(Recorded data Opens)

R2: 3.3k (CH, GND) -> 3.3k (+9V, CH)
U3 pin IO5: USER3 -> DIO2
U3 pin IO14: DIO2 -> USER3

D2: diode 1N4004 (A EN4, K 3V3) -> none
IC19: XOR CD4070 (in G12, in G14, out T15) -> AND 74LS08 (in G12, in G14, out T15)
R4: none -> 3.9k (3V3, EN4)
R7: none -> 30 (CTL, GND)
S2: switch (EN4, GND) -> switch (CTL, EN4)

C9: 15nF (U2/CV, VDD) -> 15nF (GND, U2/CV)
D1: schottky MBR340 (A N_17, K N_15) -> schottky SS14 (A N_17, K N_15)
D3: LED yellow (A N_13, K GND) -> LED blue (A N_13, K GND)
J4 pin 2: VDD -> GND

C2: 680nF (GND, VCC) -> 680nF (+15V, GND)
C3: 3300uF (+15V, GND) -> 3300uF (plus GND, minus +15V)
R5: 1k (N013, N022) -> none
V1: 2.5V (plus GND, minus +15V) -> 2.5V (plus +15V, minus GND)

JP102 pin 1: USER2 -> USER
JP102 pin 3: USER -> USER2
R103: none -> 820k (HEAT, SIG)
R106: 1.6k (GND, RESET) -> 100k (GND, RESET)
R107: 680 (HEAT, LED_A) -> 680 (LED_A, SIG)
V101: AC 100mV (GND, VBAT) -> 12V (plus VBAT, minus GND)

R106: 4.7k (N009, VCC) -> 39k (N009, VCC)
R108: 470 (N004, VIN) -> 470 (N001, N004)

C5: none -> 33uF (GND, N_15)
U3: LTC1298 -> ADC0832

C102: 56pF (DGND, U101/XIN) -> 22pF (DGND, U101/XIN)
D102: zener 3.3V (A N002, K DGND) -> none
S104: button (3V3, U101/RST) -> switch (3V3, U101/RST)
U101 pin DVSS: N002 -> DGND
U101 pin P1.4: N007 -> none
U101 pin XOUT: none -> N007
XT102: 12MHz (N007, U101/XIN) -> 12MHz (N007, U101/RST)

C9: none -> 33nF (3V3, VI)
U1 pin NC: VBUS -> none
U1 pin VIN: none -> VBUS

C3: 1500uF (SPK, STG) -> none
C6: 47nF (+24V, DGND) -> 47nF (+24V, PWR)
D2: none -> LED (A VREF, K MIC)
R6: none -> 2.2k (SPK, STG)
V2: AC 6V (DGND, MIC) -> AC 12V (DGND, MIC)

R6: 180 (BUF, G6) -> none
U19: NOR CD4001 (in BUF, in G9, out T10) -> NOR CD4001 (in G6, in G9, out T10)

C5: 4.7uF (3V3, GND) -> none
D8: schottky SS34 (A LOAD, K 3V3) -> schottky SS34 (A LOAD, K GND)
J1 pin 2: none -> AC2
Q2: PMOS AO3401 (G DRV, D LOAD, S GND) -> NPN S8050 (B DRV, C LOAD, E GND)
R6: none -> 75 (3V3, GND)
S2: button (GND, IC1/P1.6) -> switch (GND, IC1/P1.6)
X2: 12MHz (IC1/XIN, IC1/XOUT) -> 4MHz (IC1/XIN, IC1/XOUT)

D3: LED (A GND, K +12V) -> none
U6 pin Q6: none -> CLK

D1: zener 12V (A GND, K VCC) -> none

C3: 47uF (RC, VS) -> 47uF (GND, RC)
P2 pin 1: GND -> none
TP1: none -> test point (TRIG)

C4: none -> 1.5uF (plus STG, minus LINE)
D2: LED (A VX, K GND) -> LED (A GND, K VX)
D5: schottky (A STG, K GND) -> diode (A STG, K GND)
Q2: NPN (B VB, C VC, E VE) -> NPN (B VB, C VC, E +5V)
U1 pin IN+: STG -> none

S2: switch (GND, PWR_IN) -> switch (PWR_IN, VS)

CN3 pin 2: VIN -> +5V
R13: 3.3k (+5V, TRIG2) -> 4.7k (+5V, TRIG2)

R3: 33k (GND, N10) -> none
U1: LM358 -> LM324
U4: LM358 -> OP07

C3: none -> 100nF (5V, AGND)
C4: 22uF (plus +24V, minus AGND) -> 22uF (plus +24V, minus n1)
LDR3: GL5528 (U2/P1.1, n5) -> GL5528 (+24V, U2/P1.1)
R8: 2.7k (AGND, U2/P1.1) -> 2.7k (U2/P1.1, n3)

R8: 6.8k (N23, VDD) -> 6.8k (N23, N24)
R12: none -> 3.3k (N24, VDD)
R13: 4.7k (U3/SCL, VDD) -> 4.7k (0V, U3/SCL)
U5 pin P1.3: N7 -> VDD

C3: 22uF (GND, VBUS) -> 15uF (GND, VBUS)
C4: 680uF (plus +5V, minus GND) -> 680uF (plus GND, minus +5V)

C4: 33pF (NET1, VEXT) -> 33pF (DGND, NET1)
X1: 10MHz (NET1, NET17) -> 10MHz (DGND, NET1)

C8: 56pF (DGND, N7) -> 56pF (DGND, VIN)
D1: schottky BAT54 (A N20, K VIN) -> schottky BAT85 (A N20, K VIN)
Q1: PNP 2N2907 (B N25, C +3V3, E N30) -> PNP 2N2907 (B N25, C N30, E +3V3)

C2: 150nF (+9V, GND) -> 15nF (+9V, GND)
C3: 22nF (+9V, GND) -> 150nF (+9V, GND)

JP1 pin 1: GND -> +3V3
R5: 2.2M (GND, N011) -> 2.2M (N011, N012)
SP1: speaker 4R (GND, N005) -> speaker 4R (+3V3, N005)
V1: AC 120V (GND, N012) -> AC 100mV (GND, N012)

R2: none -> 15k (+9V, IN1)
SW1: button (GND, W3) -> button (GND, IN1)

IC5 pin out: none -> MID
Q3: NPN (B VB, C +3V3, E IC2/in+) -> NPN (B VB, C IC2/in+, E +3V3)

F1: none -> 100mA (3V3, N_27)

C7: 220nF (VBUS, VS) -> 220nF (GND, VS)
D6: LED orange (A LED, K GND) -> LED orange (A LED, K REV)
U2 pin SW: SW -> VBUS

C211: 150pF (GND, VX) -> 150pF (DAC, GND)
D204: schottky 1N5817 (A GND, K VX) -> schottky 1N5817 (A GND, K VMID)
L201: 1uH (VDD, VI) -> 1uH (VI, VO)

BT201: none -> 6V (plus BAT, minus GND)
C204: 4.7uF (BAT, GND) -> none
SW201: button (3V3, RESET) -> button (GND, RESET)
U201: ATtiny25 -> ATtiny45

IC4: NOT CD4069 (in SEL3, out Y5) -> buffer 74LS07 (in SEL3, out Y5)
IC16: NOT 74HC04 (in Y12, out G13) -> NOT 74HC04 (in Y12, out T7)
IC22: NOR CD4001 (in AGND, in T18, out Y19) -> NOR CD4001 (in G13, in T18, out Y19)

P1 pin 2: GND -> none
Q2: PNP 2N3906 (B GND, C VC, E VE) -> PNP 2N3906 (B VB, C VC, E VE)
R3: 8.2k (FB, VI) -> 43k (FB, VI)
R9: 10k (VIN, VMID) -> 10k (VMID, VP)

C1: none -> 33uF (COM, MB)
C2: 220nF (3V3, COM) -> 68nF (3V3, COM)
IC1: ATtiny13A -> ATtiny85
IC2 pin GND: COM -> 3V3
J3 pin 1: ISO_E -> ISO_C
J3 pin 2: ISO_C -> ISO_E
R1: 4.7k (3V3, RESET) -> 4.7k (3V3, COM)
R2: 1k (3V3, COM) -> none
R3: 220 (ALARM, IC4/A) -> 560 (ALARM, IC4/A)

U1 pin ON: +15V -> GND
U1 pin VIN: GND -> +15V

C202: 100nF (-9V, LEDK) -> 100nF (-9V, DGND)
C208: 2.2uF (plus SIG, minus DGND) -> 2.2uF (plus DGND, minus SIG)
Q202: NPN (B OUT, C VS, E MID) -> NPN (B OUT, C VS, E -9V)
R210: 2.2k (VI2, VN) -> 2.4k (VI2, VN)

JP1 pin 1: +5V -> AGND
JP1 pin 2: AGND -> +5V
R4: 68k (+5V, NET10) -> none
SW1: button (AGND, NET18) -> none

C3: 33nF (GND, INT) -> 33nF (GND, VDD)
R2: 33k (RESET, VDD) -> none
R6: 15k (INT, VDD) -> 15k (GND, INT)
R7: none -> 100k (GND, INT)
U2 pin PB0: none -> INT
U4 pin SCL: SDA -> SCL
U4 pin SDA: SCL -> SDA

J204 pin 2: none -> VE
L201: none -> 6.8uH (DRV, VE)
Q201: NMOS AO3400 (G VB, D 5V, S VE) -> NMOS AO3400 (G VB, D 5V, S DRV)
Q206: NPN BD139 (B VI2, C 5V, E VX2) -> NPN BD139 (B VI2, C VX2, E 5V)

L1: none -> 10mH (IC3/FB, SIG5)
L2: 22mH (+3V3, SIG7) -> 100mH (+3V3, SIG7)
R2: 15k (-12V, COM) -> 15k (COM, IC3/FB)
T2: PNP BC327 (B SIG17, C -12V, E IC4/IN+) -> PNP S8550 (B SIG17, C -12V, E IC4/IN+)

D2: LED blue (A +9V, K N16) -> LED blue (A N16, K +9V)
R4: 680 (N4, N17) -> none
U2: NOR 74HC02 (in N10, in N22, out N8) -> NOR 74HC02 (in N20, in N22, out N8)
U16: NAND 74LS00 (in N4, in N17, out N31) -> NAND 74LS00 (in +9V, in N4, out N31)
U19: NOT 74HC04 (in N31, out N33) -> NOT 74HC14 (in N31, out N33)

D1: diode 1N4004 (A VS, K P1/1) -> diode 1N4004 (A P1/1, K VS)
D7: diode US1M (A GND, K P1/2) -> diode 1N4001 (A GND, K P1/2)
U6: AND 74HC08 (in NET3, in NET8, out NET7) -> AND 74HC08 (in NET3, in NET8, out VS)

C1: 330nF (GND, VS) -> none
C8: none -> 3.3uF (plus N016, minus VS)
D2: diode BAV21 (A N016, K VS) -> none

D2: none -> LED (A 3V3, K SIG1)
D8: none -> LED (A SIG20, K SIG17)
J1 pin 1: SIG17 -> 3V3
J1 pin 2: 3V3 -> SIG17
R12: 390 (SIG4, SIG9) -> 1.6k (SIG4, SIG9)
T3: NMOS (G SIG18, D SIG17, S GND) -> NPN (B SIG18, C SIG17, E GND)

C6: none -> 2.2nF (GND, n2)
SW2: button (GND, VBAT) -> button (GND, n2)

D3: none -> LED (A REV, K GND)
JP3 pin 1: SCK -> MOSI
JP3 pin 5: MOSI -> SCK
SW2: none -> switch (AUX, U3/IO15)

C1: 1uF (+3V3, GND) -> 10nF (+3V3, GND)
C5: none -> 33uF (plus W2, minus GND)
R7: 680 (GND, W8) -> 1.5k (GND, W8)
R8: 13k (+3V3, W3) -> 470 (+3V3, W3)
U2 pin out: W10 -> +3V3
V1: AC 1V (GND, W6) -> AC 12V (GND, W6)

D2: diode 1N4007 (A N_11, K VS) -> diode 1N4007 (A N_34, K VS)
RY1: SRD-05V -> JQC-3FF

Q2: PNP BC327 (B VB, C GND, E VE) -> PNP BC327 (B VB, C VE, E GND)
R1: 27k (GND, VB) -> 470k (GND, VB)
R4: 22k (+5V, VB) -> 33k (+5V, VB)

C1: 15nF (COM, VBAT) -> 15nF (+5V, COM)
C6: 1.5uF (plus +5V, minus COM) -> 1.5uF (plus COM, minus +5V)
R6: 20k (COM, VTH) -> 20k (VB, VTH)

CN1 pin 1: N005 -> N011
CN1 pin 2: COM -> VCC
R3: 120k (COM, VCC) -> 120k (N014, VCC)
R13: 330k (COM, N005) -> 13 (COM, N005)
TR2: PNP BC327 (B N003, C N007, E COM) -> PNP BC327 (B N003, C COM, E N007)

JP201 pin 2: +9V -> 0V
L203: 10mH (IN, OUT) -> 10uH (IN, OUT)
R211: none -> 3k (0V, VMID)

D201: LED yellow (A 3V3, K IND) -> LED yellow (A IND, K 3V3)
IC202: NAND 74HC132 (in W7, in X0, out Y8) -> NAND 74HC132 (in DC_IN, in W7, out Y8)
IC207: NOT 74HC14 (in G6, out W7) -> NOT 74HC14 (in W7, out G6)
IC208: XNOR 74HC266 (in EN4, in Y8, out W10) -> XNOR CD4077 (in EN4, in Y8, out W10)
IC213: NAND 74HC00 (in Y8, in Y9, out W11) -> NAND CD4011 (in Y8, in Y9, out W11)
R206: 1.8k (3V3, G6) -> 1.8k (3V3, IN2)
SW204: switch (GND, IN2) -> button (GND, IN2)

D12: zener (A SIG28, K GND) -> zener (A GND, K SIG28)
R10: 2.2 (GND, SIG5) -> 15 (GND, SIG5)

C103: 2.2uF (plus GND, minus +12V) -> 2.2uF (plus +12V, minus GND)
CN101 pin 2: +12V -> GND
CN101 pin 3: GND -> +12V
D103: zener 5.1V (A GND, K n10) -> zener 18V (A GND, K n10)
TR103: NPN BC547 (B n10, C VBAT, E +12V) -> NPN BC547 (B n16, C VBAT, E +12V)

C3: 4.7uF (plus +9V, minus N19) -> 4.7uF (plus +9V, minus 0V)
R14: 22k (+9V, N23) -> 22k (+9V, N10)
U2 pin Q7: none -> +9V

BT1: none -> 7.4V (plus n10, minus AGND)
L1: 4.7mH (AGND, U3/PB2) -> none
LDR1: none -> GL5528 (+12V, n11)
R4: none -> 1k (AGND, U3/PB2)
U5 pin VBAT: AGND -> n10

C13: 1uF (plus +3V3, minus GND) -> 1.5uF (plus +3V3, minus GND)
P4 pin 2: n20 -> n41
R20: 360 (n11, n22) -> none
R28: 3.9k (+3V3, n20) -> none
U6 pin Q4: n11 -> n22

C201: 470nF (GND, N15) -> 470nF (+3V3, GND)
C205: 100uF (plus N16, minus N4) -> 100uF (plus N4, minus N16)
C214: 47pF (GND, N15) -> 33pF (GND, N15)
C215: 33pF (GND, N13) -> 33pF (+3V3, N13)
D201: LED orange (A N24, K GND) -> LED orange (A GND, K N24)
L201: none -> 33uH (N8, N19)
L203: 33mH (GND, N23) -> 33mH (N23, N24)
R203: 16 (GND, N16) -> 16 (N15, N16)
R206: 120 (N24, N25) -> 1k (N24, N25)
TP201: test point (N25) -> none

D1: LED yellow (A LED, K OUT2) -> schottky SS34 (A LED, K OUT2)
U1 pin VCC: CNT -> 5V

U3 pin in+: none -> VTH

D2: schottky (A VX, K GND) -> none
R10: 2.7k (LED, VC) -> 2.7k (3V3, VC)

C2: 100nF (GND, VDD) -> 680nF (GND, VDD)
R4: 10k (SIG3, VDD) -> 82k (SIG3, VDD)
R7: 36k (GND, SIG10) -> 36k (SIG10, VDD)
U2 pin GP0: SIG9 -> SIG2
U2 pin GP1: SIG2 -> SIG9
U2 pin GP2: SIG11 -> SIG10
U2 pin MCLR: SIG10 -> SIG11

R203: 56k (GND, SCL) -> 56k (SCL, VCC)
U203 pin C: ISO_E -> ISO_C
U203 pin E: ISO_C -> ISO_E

(Recorded data Closes)

-- Aim of the task --
Please give an exact copy of the entries above, from the line with "CN3 pin 2: VIN -> +5V" down to the line with "C4: 22uF (plus", inclusive, and nothing else.

-- Problem solution --
CN3 pin 2: VIN -> +5V
R13: 3.3k (+5V, TRIG2) -> 4.7k (+5V, TRIG2)

R3: 33k (GND, N10) -> none
U1: LM358 -> LM324
U4: LM358 -> OP07

C3: none -> 100nF (5V, AGND)
C4: 22uF (plus +24V, minus AGND) -> 22uF (plus +24V, minus n1)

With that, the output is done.